Excerpts from a dataset:
*** Begin section ***

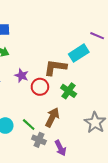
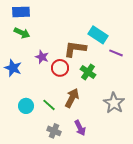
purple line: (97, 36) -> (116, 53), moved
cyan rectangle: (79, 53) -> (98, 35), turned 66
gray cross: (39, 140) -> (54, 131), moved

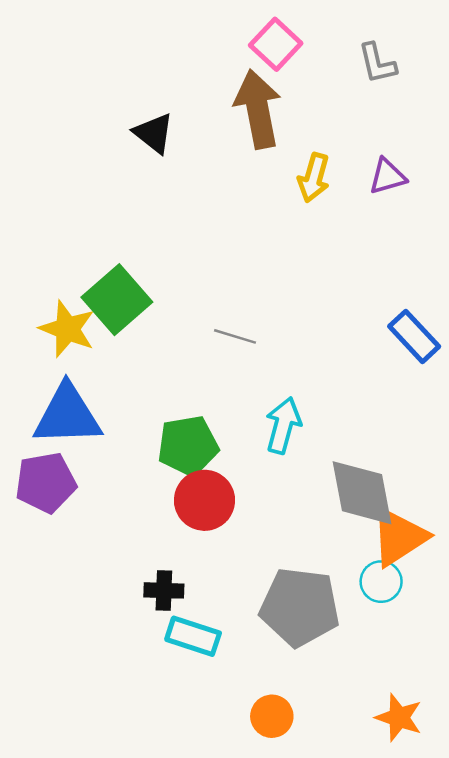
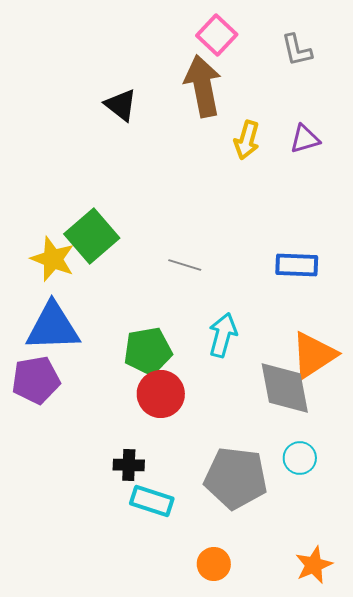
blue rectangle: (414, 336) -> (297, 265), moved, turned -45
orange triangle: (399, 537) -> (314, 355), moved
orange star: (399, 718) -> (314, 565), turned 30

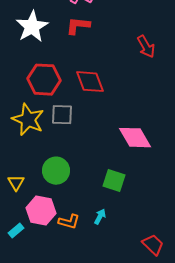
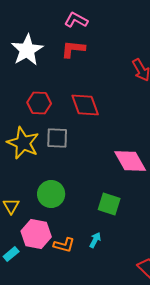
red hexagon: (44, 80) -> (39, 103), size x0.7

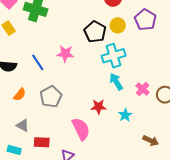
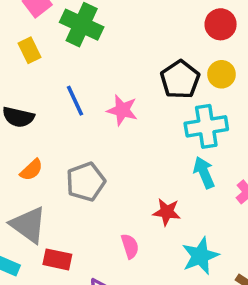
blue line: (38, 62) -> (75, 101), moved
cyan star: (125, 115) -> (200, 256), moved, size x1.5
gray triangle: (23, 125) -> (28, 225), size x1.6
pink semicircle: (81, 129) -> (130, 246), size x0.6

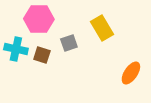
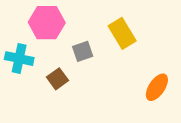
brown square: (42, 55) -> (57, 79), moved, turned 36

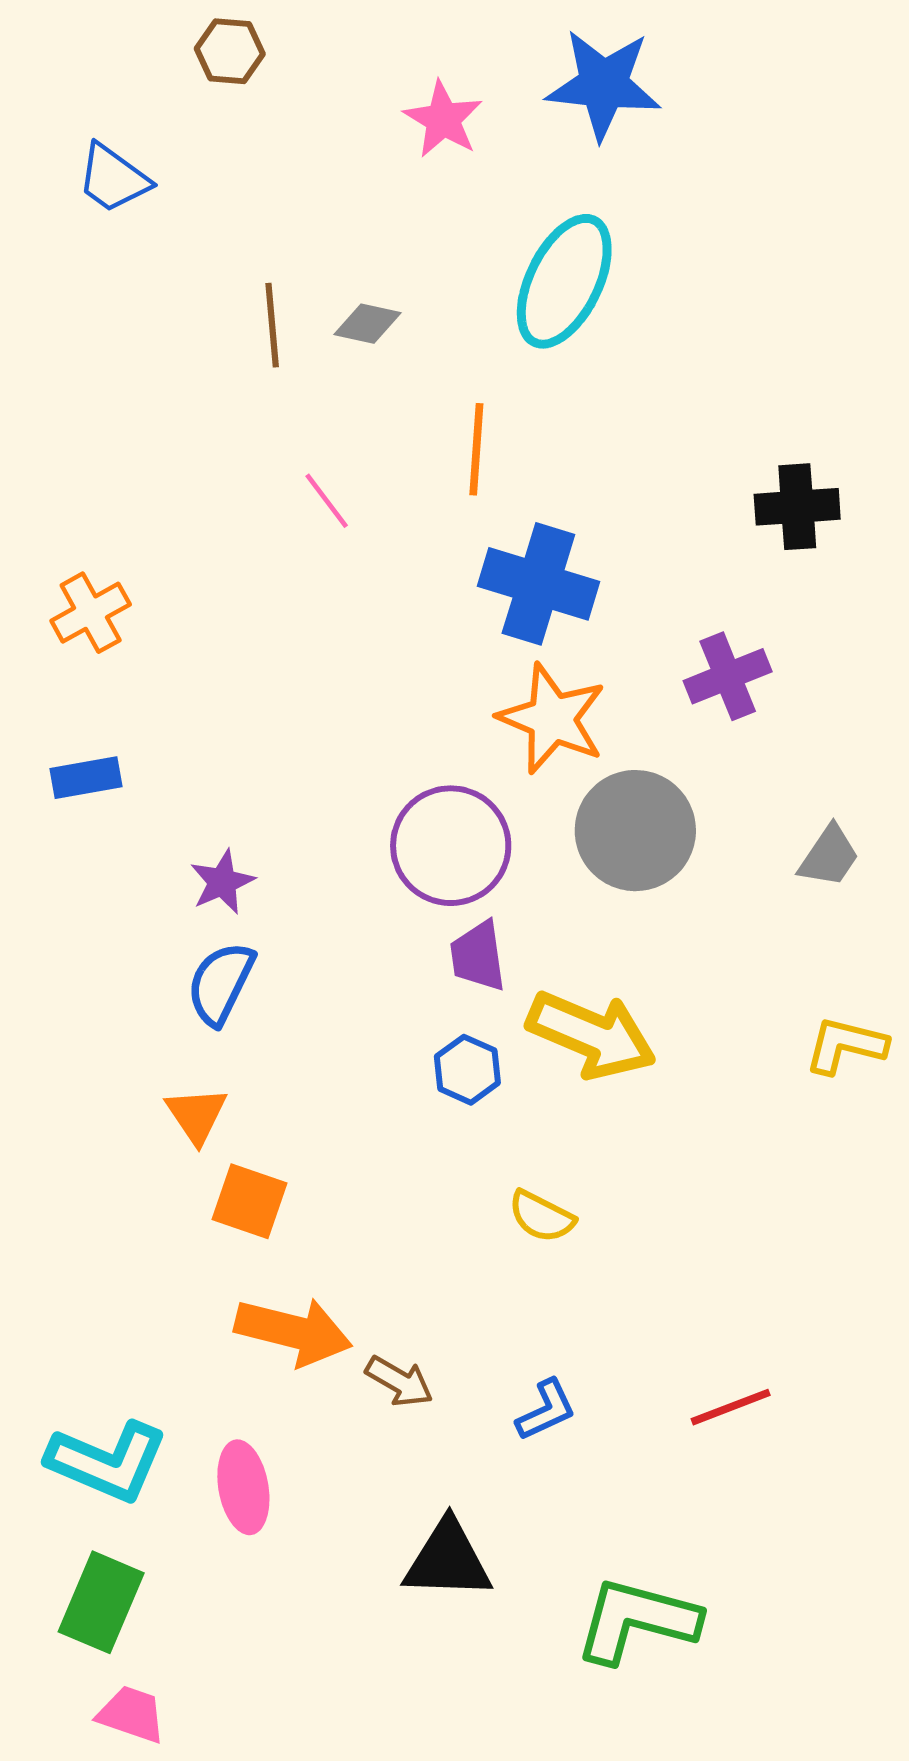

*** End section ***
*** Begin section ***

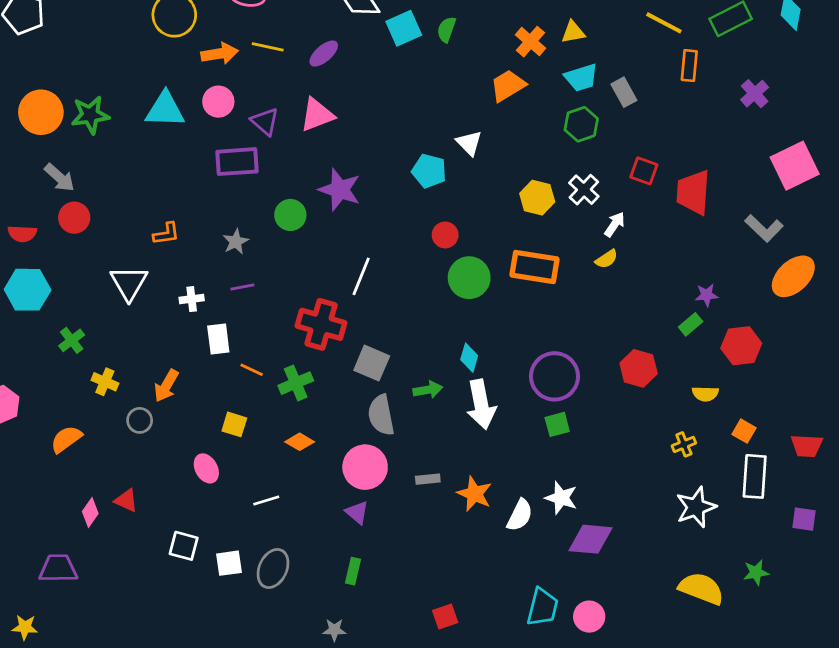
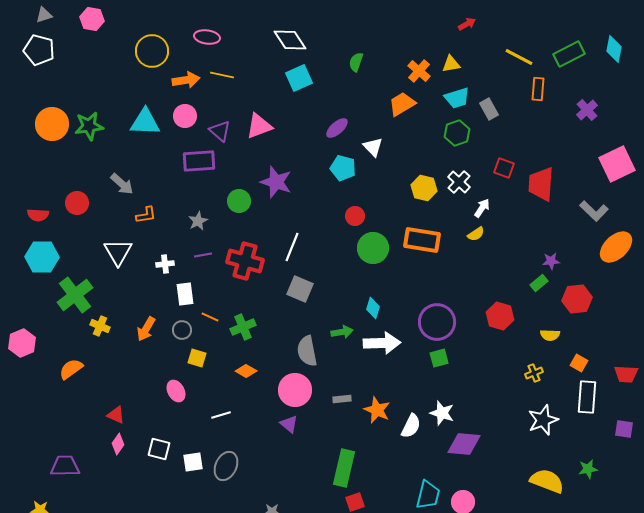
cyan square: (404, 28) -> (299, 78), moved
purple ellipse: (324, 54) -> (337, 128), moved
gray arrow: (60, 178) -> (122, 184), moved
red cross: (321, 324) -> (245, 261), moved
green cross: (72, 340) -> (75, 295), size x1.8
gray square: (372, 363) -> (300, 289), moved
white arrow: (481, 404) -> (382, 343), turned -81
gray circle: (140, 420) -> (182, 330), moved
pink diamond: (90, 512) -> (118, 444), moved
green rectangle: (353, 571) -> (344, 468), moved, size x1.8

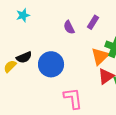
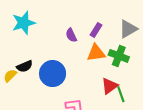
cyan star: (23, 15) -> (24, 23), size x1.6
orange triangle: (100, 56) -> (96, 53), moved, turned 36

*** End section ***

INSTRUCTIONS FOR THE TASK | Working from the entries above, reproduce exactly and only the lines beginning with the line that has "white arrow: (481, 404)" and ending with the line that has "orange triangle: (100, 56)"; omit all pictures.

ANSWER FOR THIS EXERCISE |
white arrow: (481, 404) -> (382, 343), turned -81
gray circle: (140, 420) -> (182, 330), moved
pink diamond: (90, 512) -> (118, 444), moved
green rectangle: (353, 571) -> (344, 468), moved, size x1.8

cyan star: (23, 15) -> (24, 23), size x1.6
orange triangle: (100, 56) -> (96, 53), moved, turned 36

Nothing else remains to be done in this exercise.